Input for this task
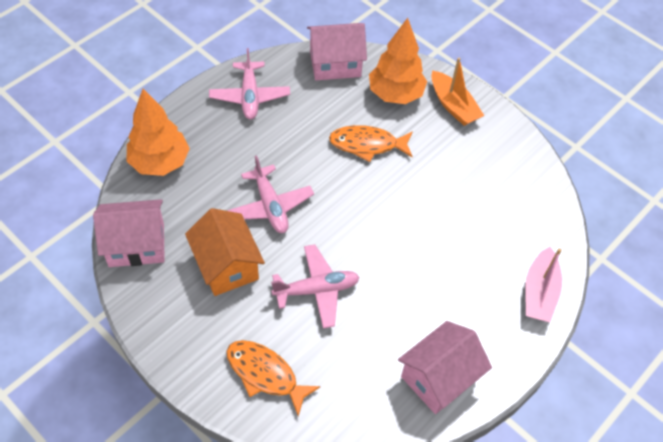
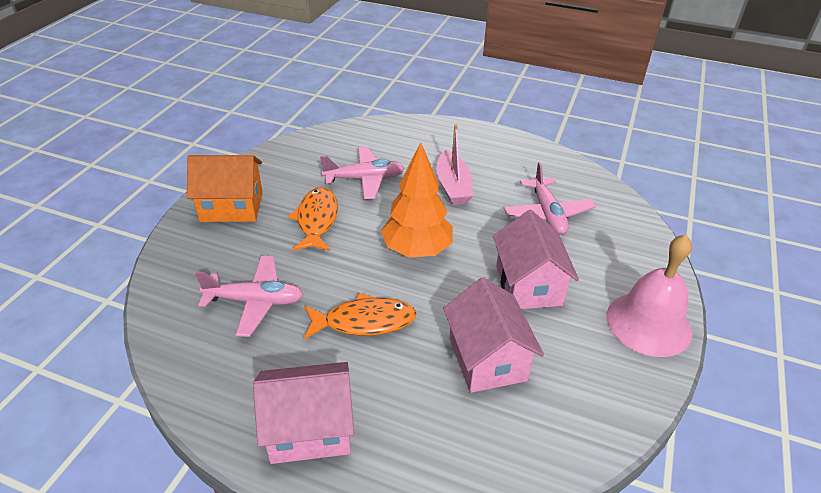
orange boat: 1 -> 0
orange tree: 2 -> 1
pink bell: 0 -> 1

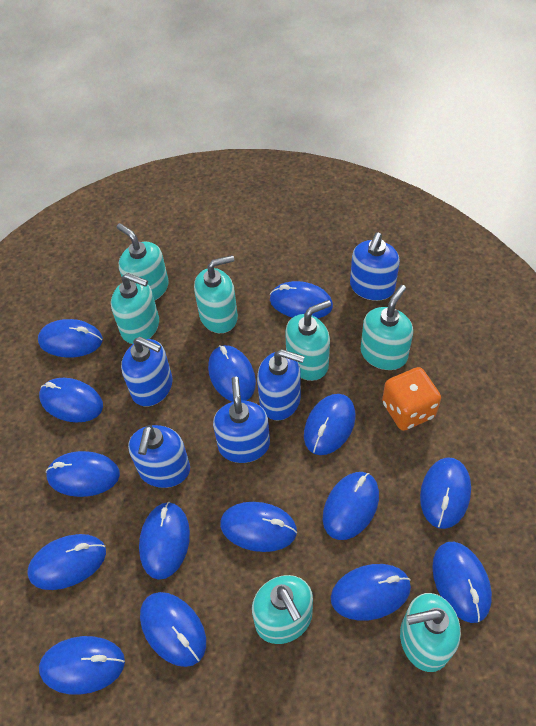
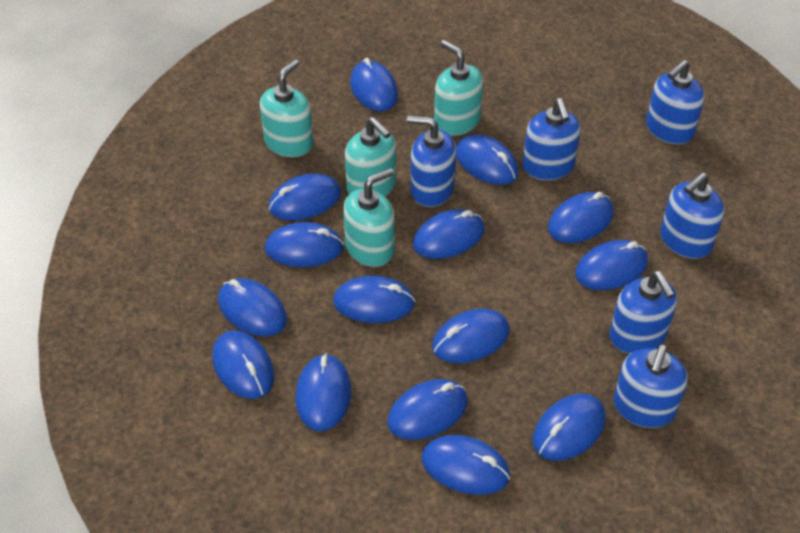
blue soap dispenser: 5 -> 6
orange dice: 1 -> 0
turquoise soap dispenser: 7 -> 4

---

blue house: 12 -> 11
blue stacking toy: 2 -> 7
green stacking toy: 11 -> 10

...

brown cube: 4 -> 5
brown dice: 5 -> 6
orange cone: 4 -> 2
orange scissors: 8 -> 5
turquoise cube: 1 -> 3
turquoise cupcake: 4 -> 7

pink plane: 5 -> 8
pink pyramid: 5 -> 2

Work to complete
Reproduce, exactly and only, the lines of the records above starting at the line with "orange boat: 1 -> 0" and ending at the line with "turquoise soap dispenser: 7 -> 4", both included. Leave every picture out.

Task answer
orange boat: 1 -> 0
orange tree: 2 -> 1
pink bell: 0 -> 1

blue soap dispenser: 5 -> 6
orange dice: 1 -> 0
turquoise soap dispenser: 7 -> 4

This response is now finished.